■ Exercise brief ■
Would you restate each line of the data below word for word, without its pictures?
··· Source data
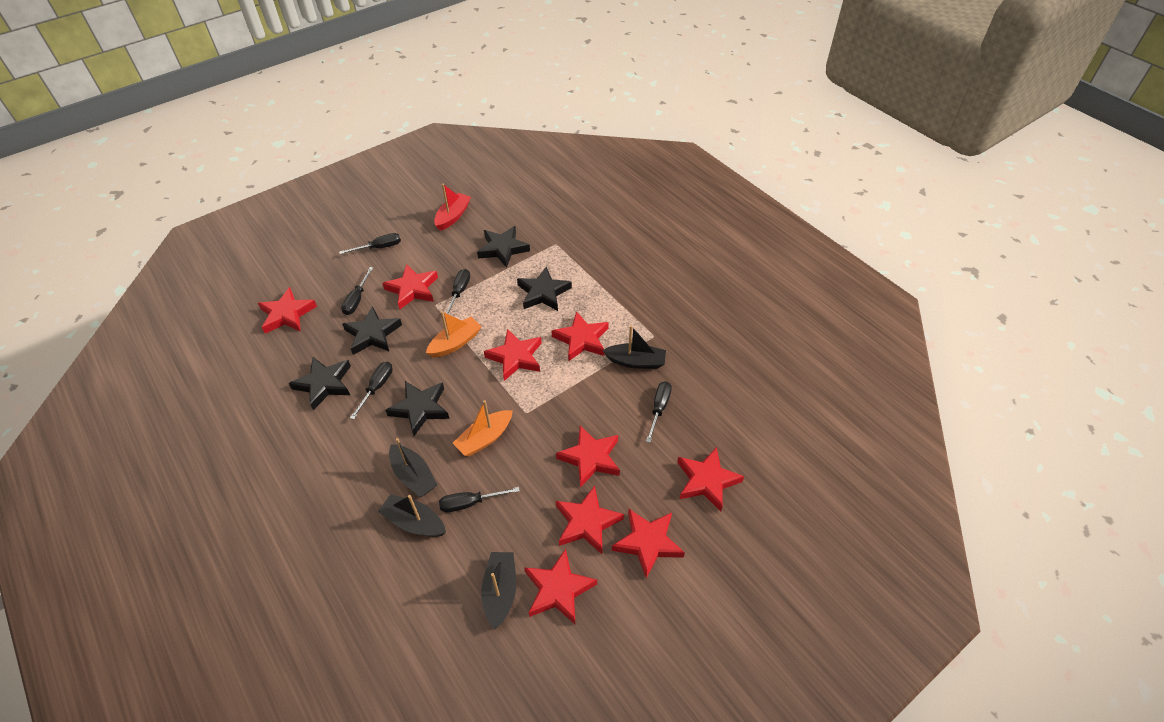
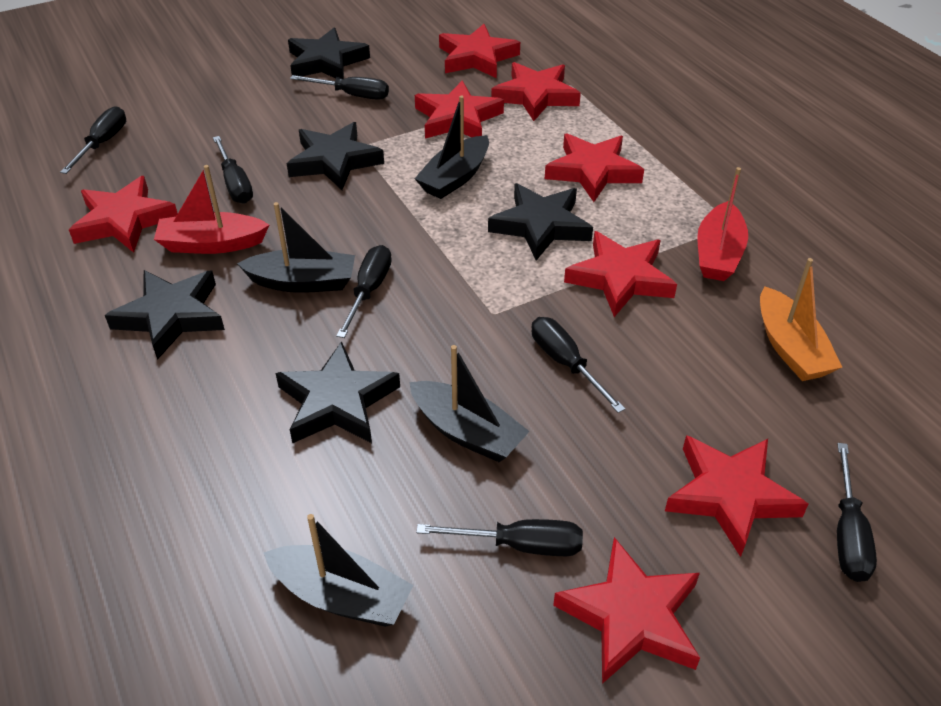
black screwdriver: 6 -> 7
orange boat: 2 -> 1
red boat: 1 -> 2
red star: 9 -> 8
······
■ Answer for this exercise ■
black screwdriver: 6 -> 7
orange boat: 2 -> 1
red boat: 1 -> 2
red star: 9 -> 8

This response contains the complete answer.